----- Provided data -----

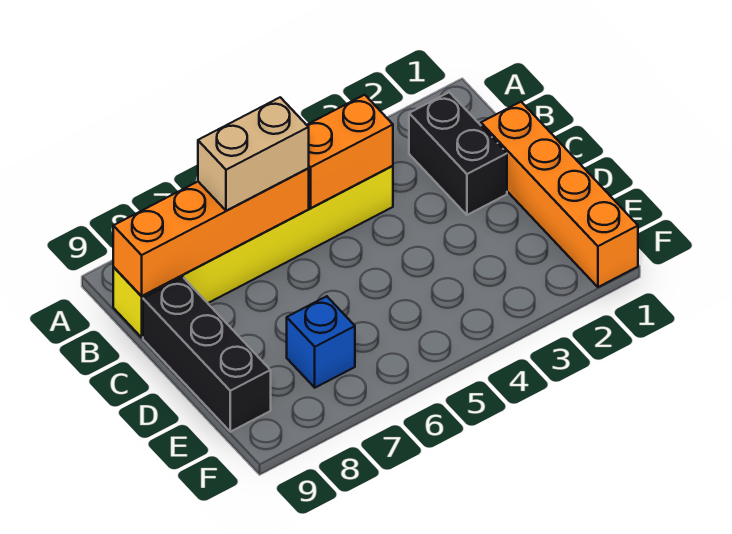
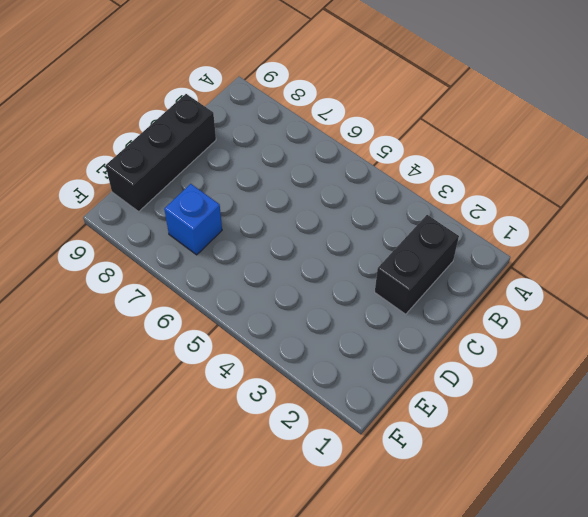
none -> yellow brick B4:B9 level 1
none -> orange brick C1:F1 level 1

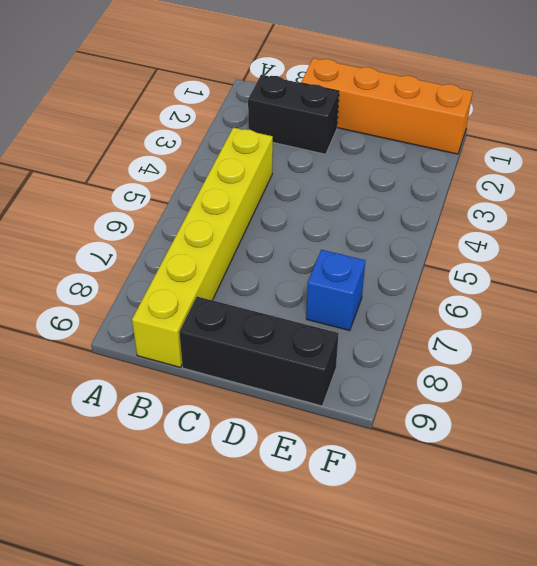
none -> orange brick B4:B5 level 2
none -> orange brick B6:B9 level 2

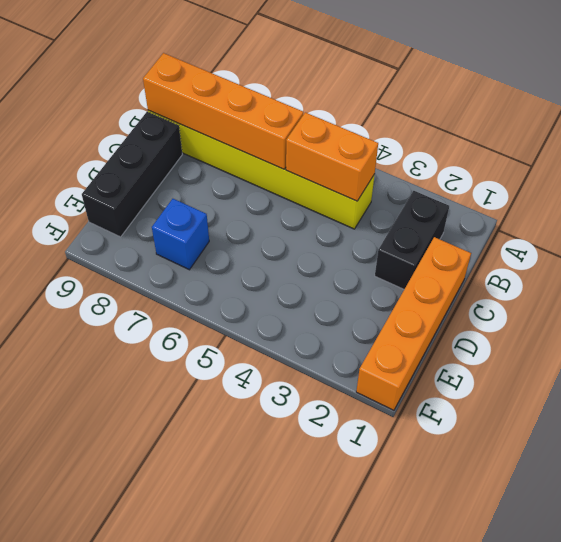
none -> tan brick B6:B7 level 3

-----

● **Task statement**: Take the lines from the one that contains "none -> orange brick B6:B9 level 2" through the last line of the material above and reproduce them exactly, leaving out any pictures.

● **Reply to the exercise**:
none -> orange brick B6:B9 level 2

none -> tan brick B6:B7 level 3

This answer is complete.